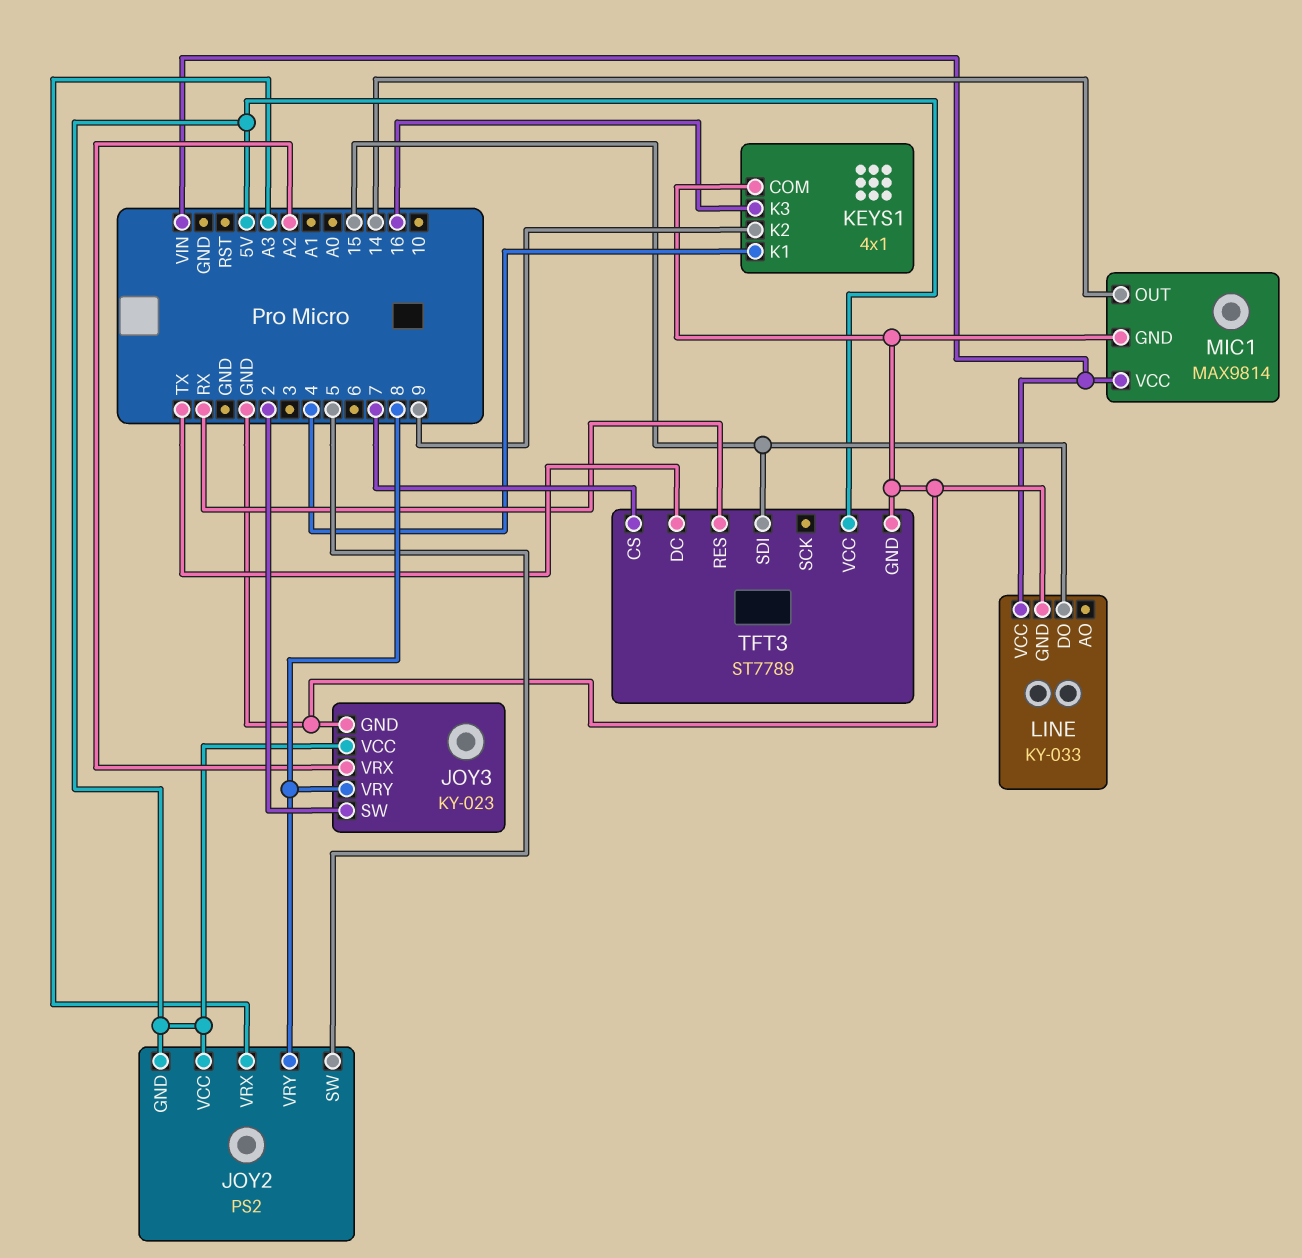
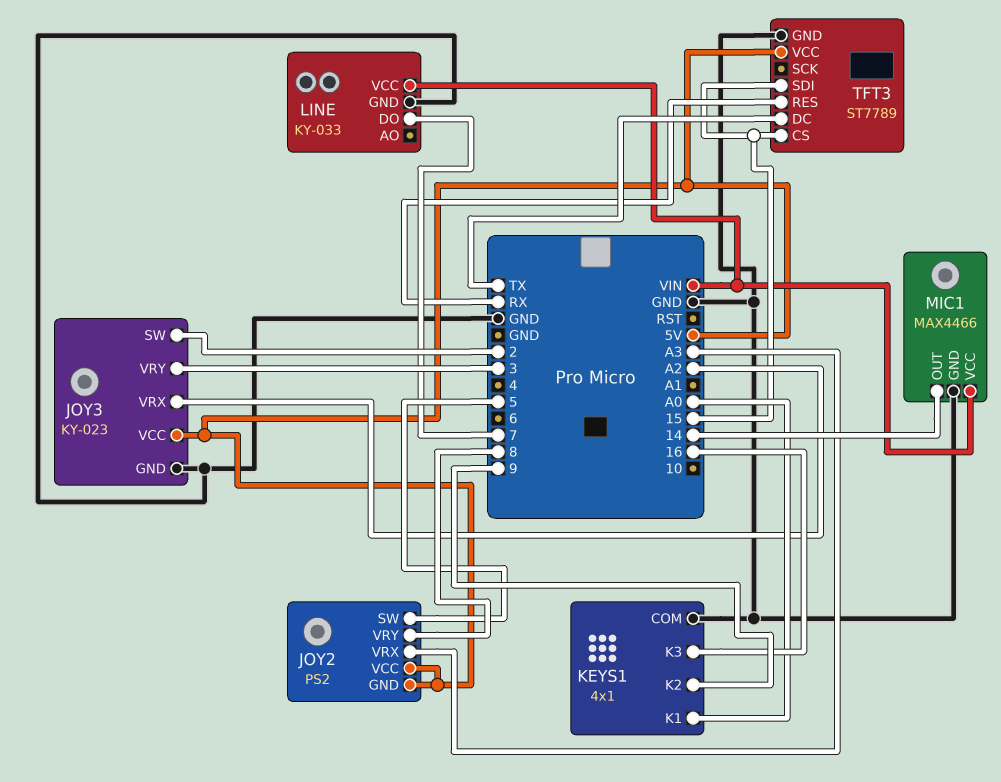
JOY3 pin VRY: 8 -> 3
KEYS1 pin K1: 4 -> A0
LINE pin DO: 15 -> 7
MIC1: MAX9814 -> MAX4466
TFT3 pin CS: 7 -> 15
================
Your goal: Reprint the listing above verbatim but drop the images.

Solution to this task:
JOY3 pin VRY: 8 -> 3
KEYS1 pin K1: 4 -> A0
LINE pin DO: 15 -> 7
MIC1: MAX9814 -> MAX4466
TFT3 pin CS: 7 -> 15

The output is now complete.